(Edit tracking data)
►

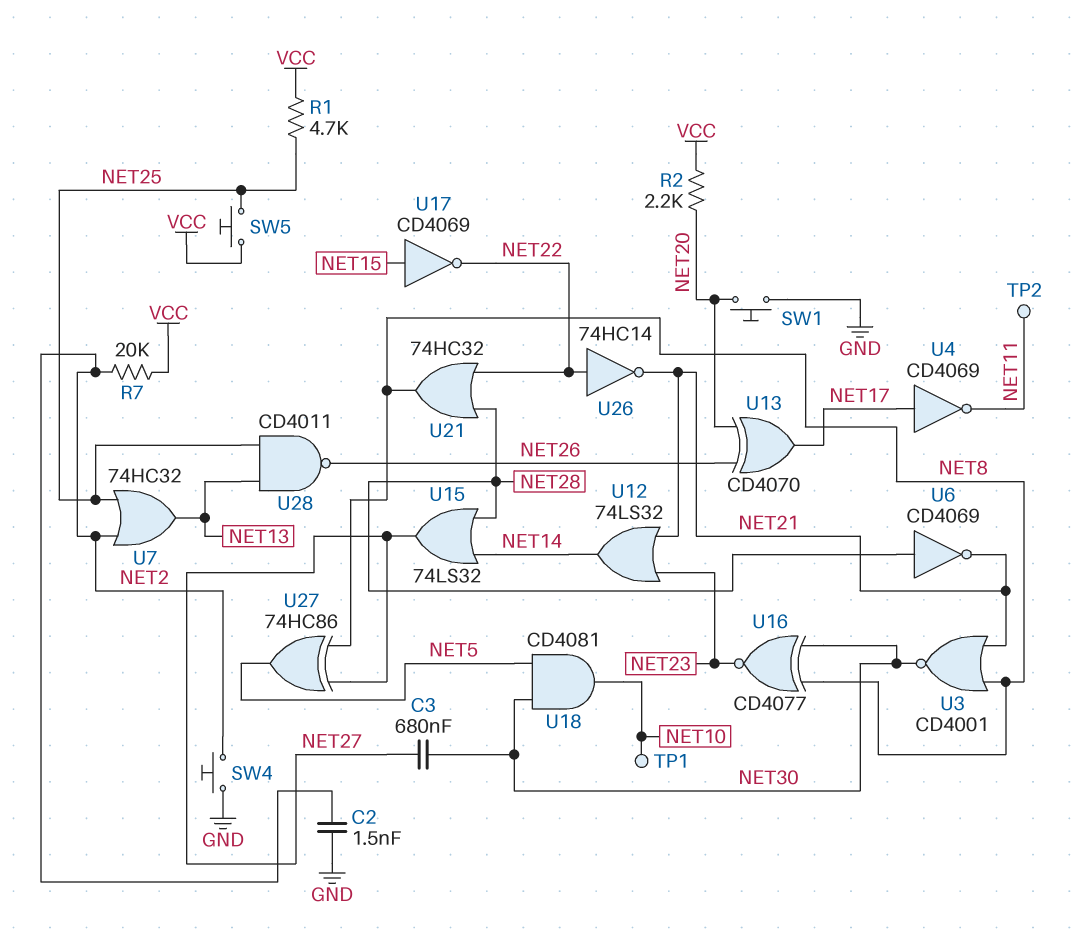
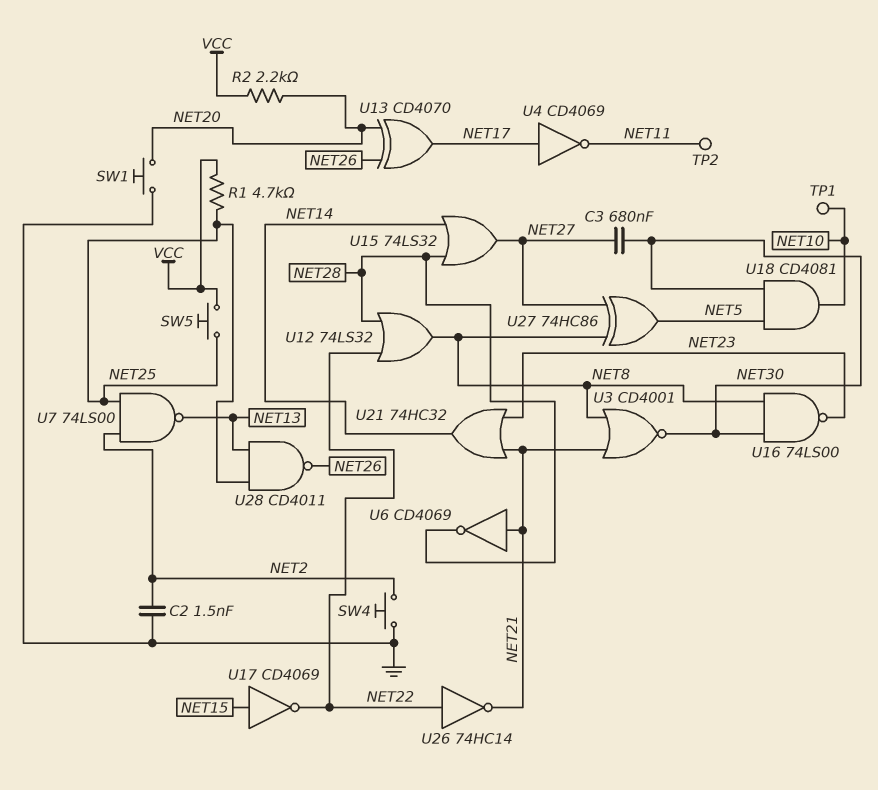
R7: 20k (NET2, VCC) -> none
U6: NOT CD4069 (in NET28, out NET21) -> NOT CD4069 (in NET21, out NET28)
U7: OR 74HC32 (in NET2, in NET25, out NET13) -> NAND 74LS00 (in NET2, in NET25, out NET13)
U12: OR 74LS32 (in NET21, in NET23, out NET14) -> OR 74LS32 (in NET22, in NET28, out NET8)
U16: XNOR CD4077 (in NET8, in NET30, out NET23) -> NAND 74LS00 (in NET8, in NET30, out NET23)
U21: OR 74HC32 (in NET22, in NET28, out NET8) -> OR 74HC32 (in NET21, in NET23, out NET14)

◄

Work order: Only these lines should appear in the reply: the one containing "U16: XNOR CD4077", the last line of the data, and all lines between them, each copied exactly.

Solution:
U16: XNOR CD4077 (in NET8, in NET30, out NET23) -> NAND 74LS00 (in NET8, in NET30, out NET23)
U21: OR 74HC32 (in NET22, in NET28, out NET8) -> OR 74HC32 (in NET21, in NET23, out NET14)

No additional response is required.